→ **Task to carry out**
Once the line with "C2: none -> 220nF (LED_A, SCL)" is found in the entries below, repeat it and each following line exactly, up to and including the line with "NTC1: 100k (BTN, GND) -> 4.7k (BTN, GND)". Add no other lines.

→ **Source data**
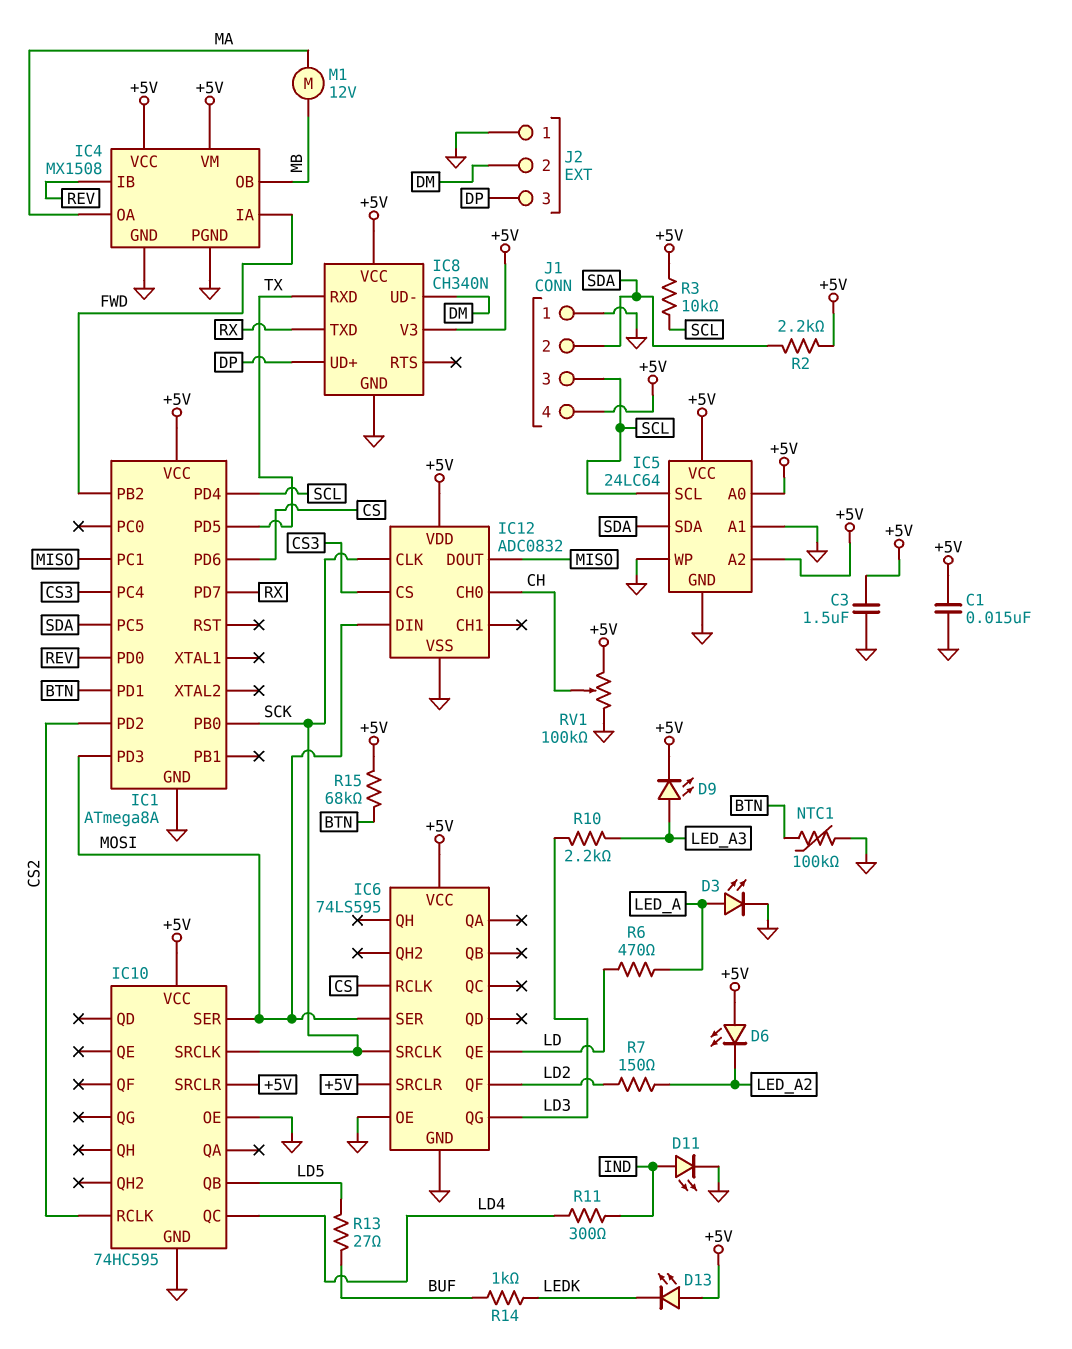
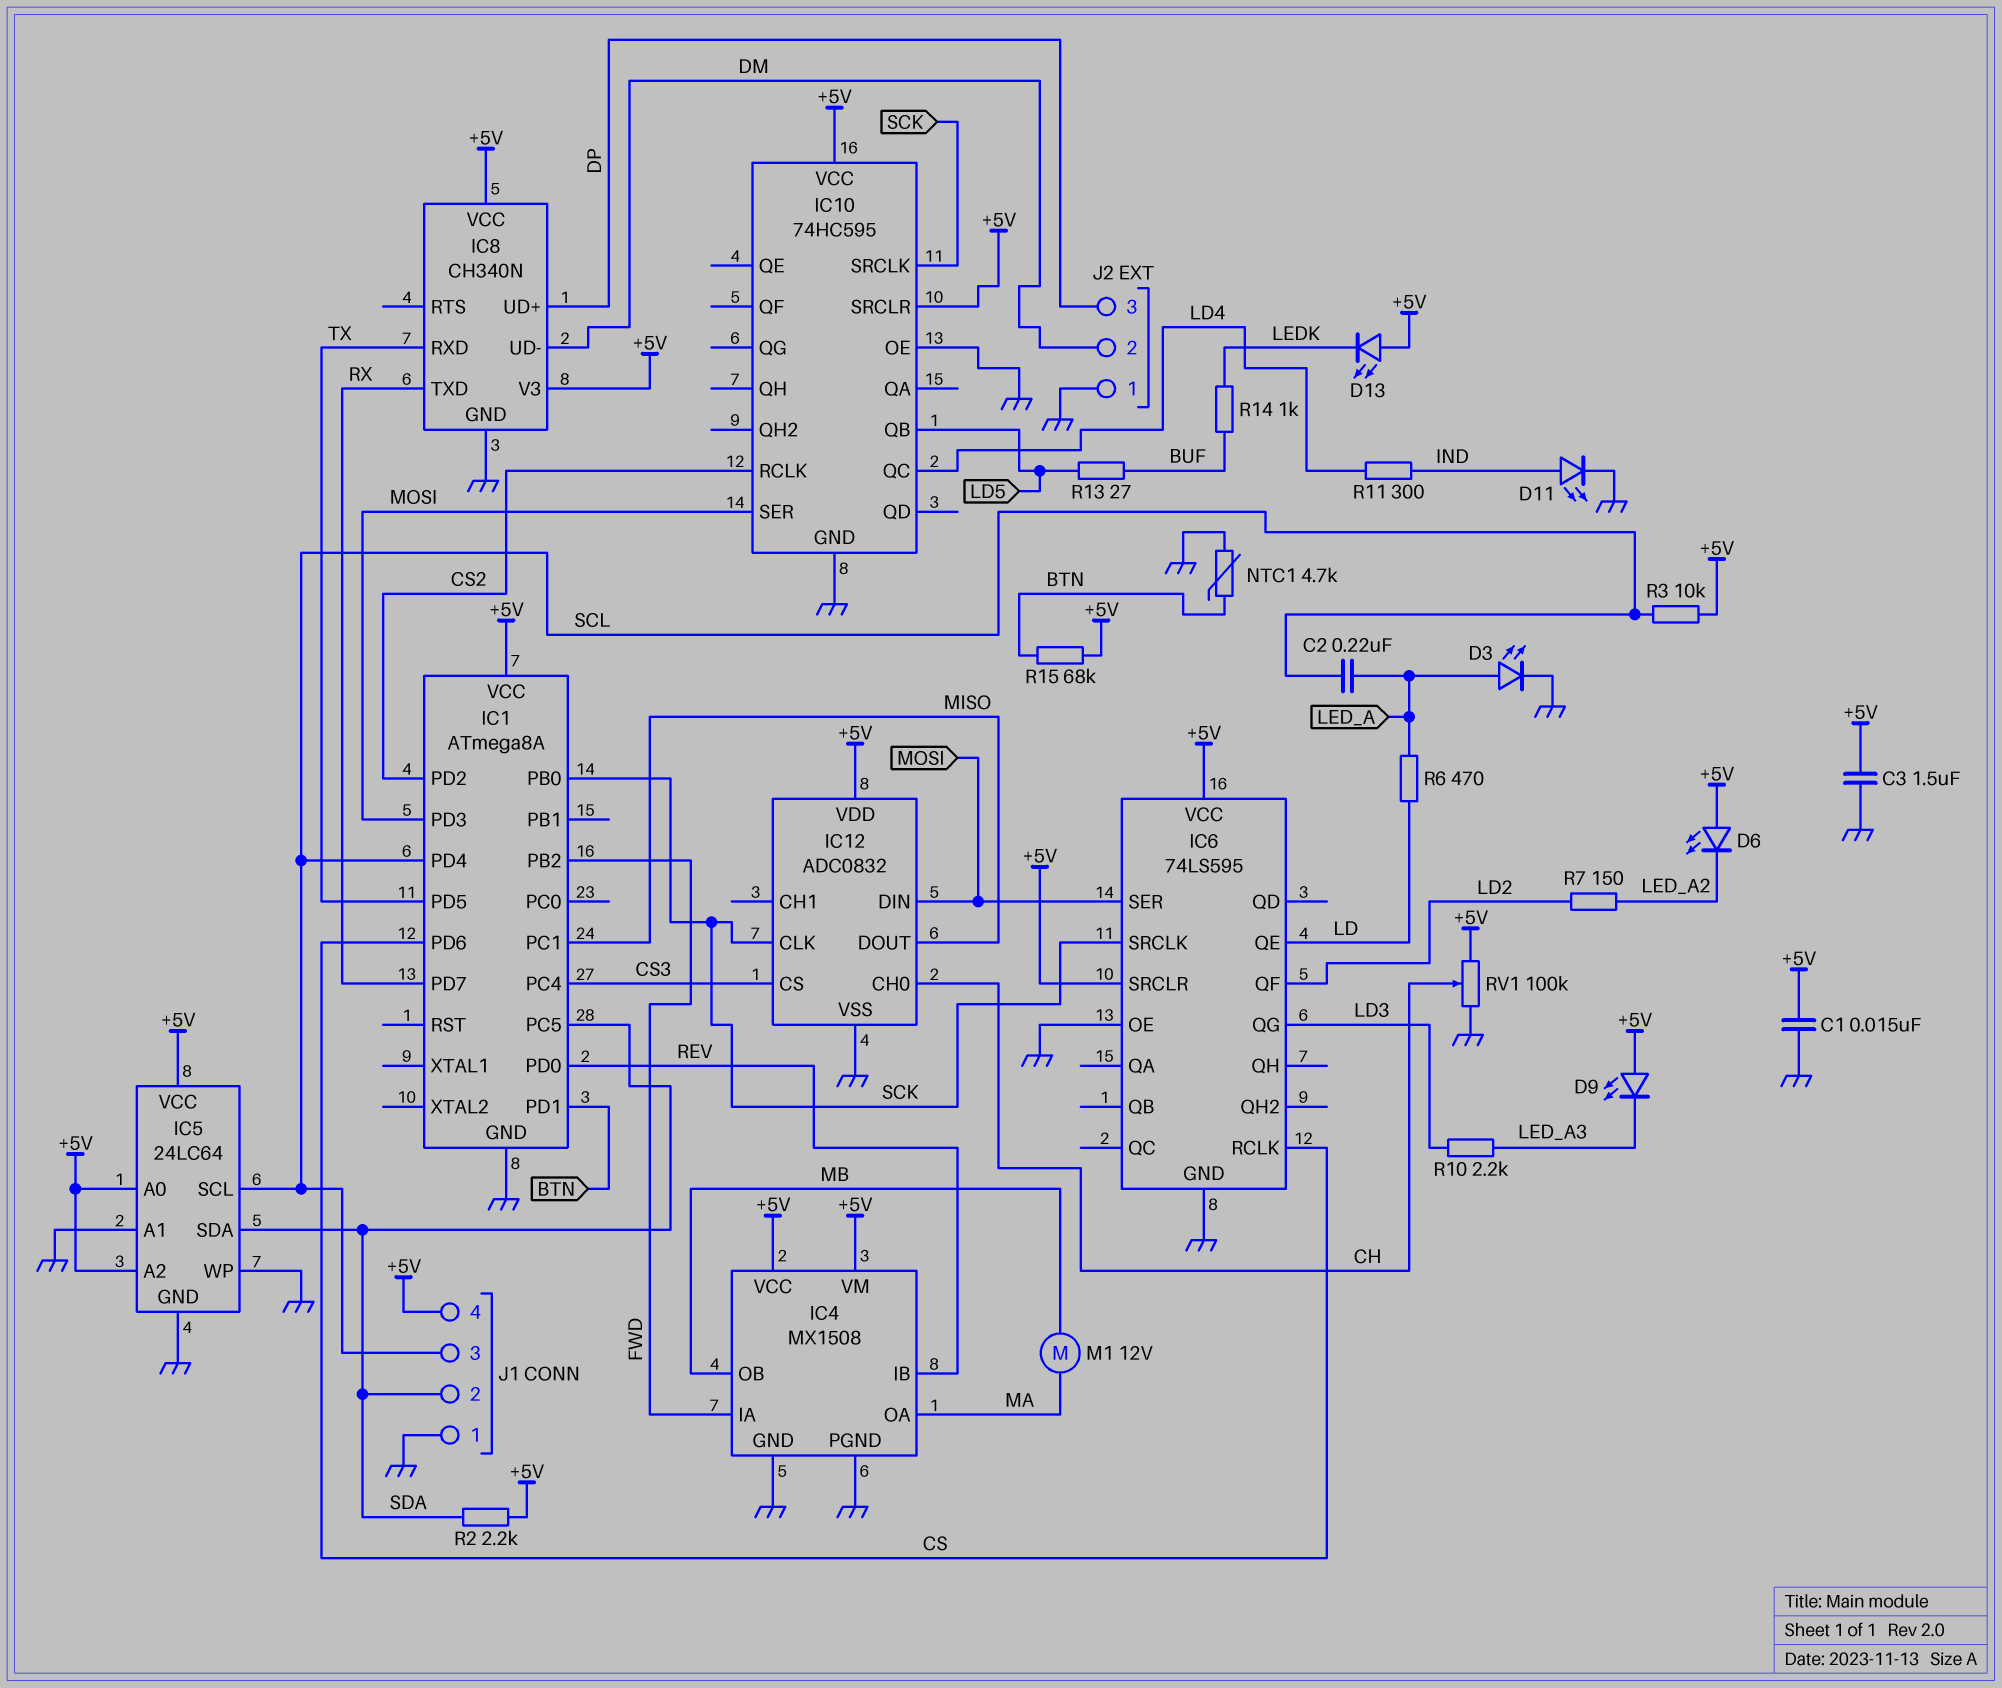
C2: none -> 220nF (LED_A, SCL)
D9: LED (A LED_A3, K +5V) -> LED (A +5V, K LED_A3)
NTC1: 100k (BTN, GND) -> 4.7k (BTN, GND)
--
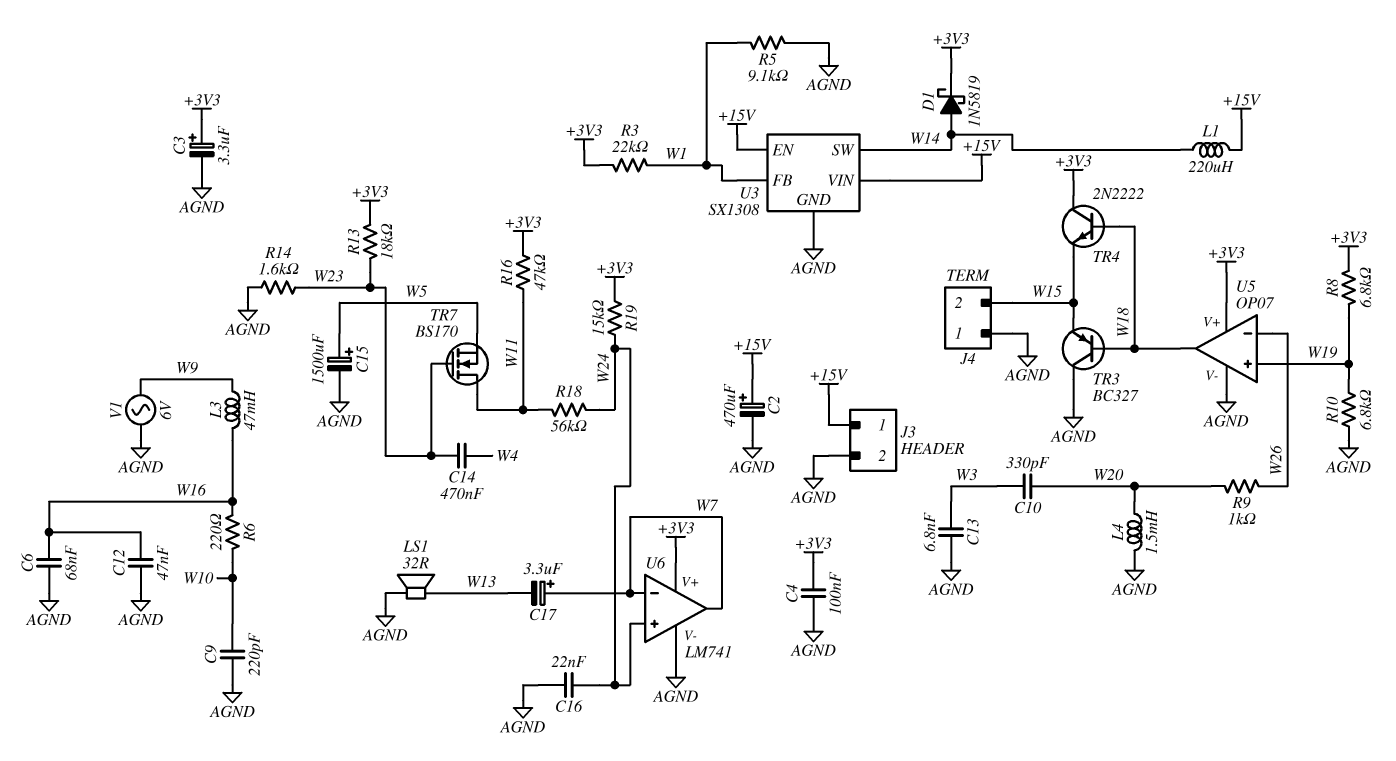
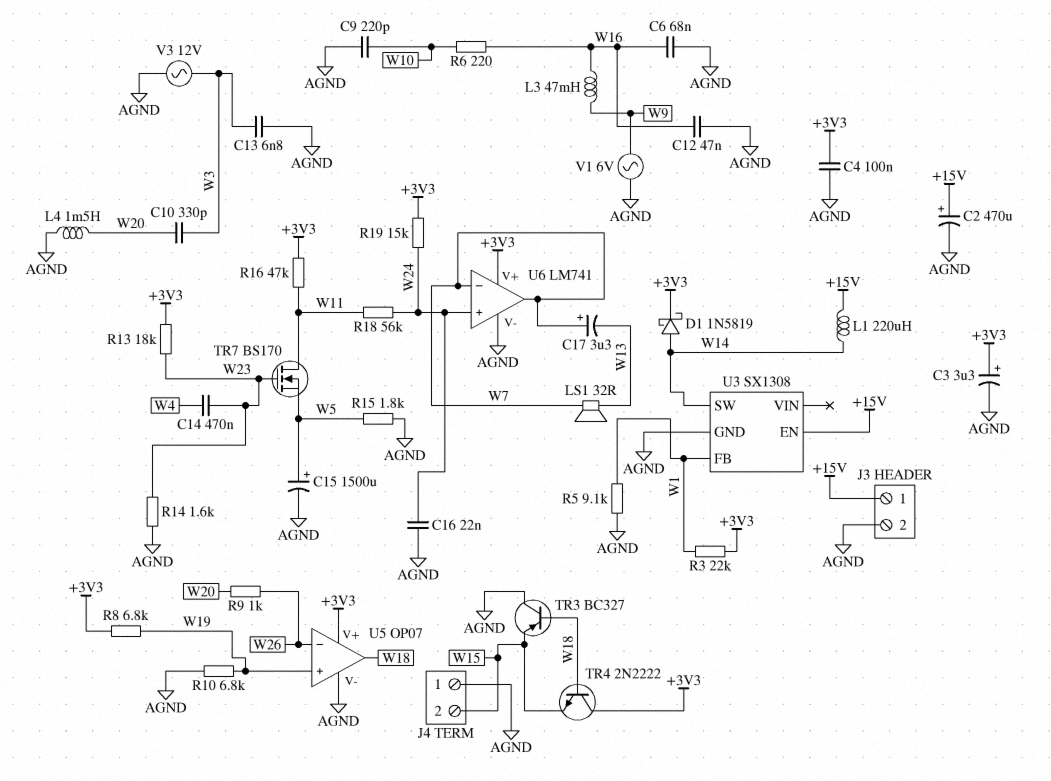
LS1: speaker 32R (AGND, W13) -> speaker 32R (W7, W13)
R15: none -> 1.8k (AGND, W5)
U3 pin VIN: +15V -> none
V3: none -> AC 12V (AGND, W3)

→ **Output of the task**
C2: none -> 220nF (LED_A, SCL)
D9: LED (A LED_A3, K +5V) -> LED (A +5V, K LED_A3)
NTC1: 100k (BTN, GND) -> 4.7k (BTN, GND)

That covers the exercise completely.